**Exercise aim:** Find each line below that includes "degrees", then copy it.

**Exercise input:**

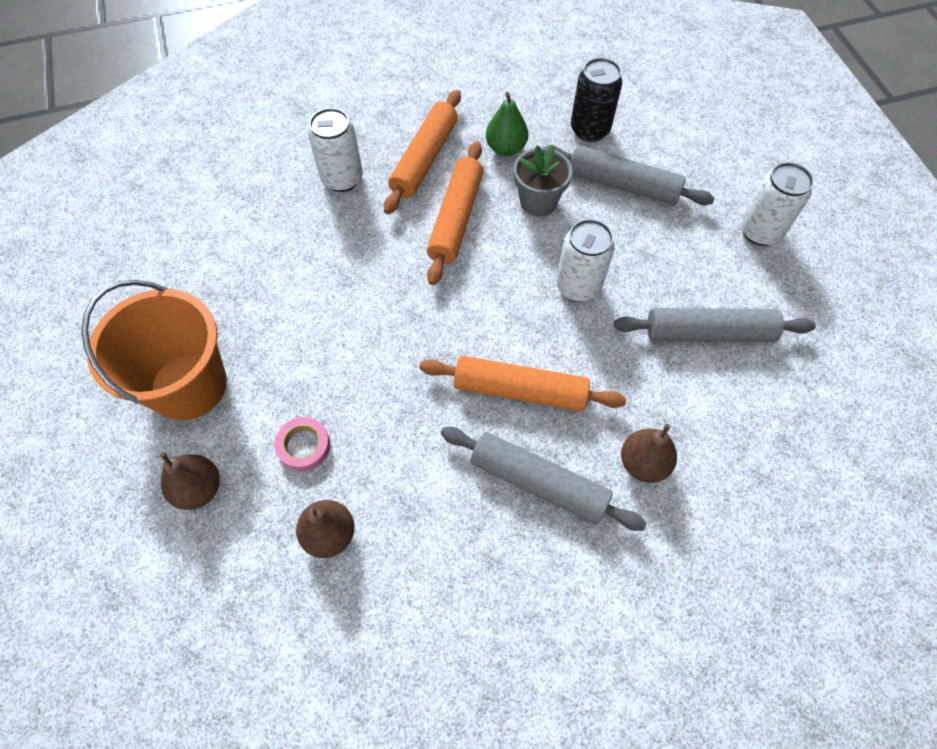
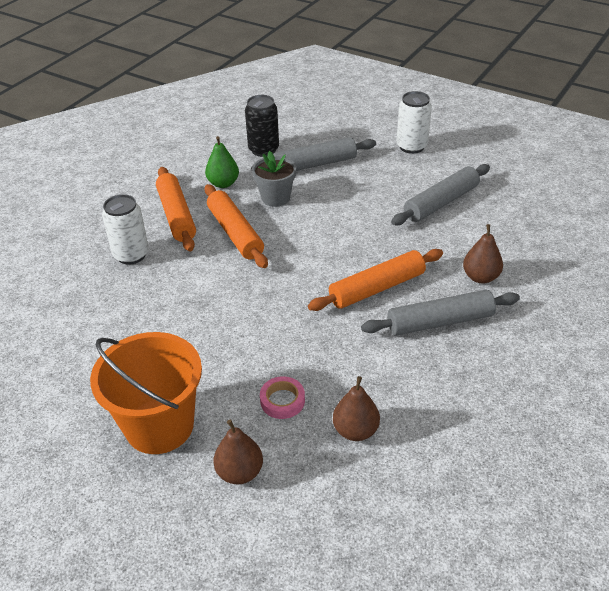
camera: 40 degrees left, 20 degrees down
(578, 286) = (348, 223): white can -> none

* * *

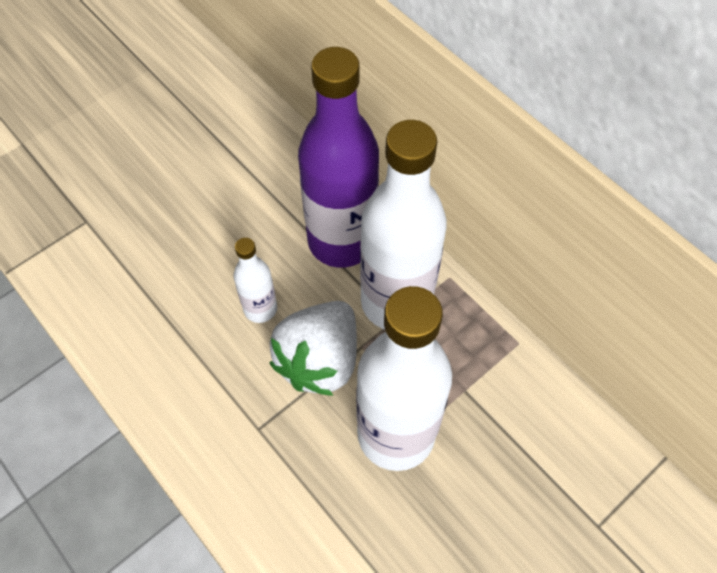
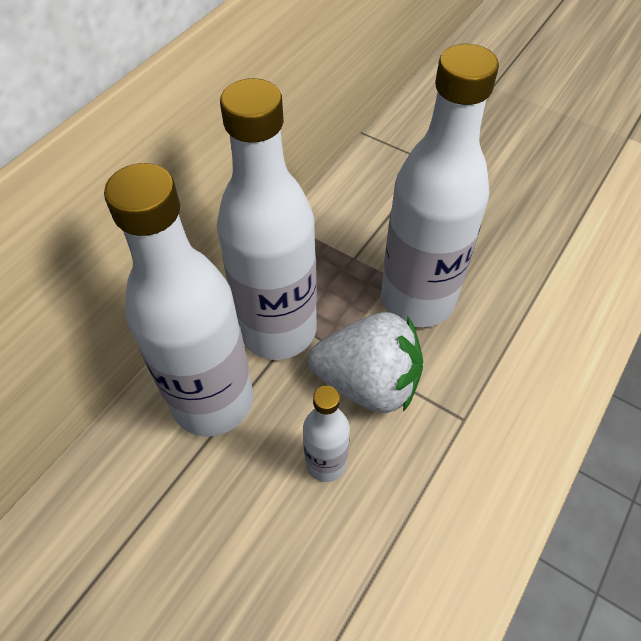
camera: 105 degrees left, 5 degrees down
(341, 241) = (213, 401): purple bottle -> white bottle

---

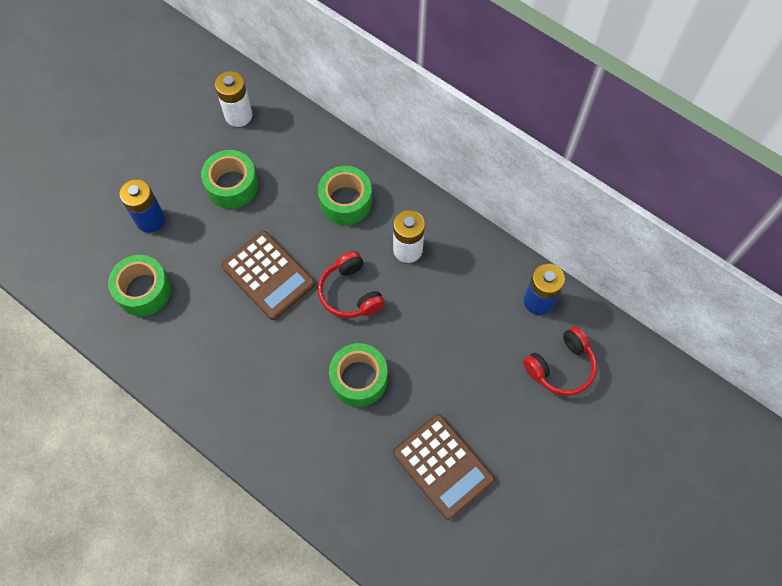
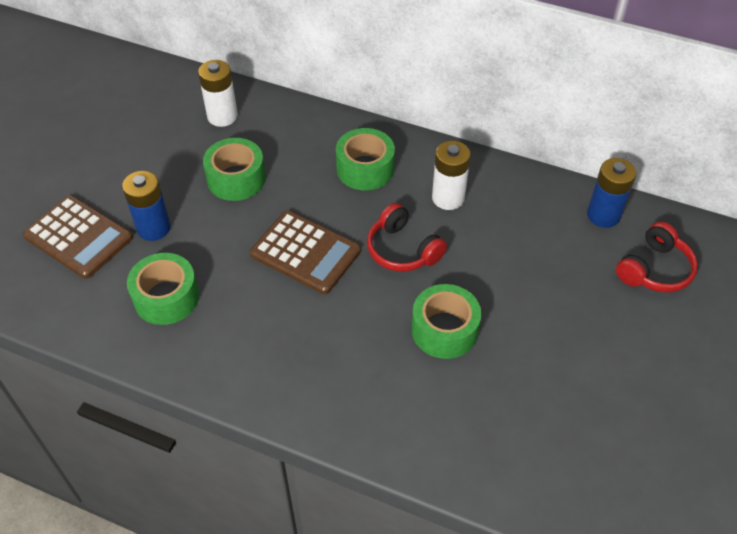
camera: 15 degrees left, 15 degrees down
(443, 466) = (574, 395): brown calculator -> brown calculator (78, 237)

**Solved problem:**
camera: 40 degrees left, 20 degrees down
camera: 105 degrees left, 5 degrees down
camera: 15 degrees left, 15 degrees down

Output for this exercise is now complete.